**EXERCISE DESCRIPTION**:
The entries below should be set down again exactly, with every picture left out.

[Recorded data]
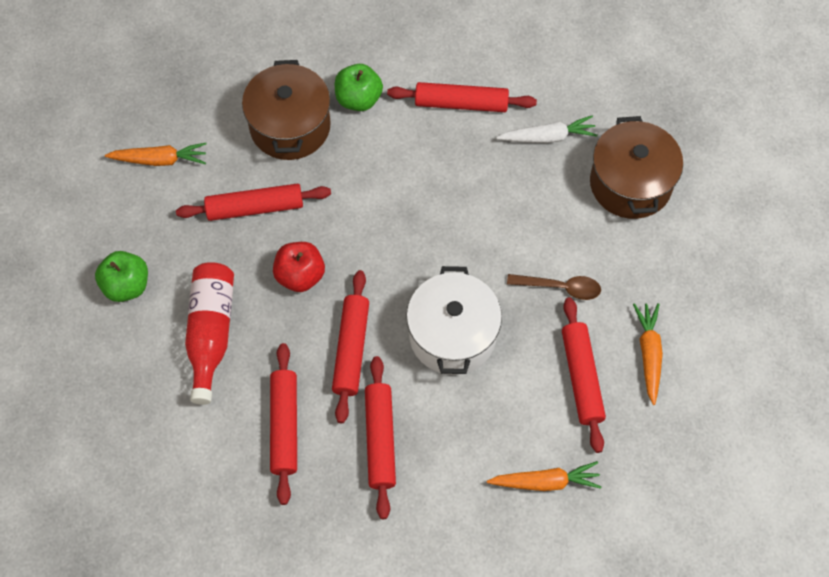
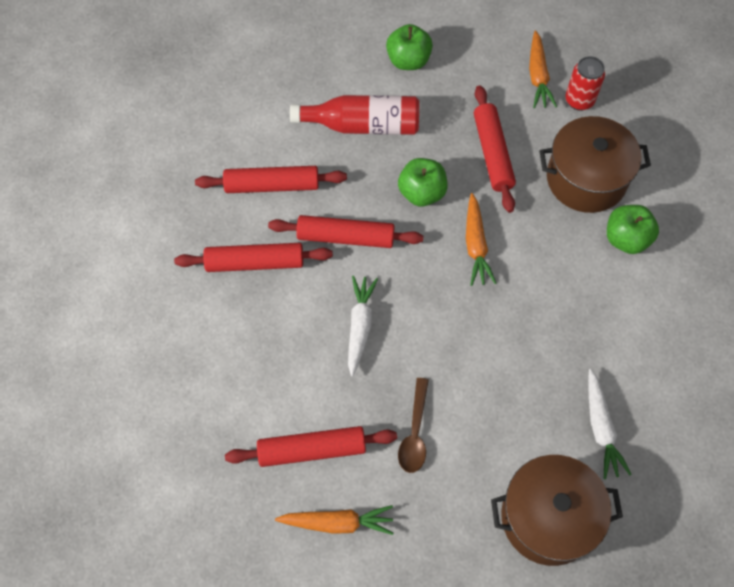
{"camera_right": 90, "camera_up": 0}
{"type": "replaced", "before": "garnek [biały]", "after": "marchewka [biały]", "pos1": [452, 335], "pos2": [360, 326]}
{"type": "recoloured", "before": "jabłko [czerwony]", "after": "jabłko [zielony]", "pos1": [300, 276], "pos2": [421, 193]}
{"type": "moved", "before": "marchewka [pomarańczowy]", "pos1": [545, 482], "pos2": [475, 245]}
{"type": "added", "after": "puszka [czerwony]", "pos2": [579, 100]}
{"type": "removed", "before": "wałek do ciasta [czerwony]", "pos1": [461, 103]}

**TASK RESULT**:
{"camera_right": 90, "camera_up": 0}
{"type": "replaced", "before": "garnek [biały]", "after": "marchewka [biały]", "pos1": [452, 335], "pos2": [360, 326]}
{"type": "recoloured", "before": "jabłko [czerwony]", "after": "jabłko [zielony]", "pos1": [300, 276], "pos2": [421, 193]}
{"type": "moved", "before": "marchewka [pomarańczowy]", "pos1": [545, 482], "pos2": [475, 245]}
{"type": "added", "after": "puszka [czerwony]", "pos2": [579, 100]}
{"type": "removed", "before": "wałek do ciasta [czerwony]", "pos1": [461, 103]}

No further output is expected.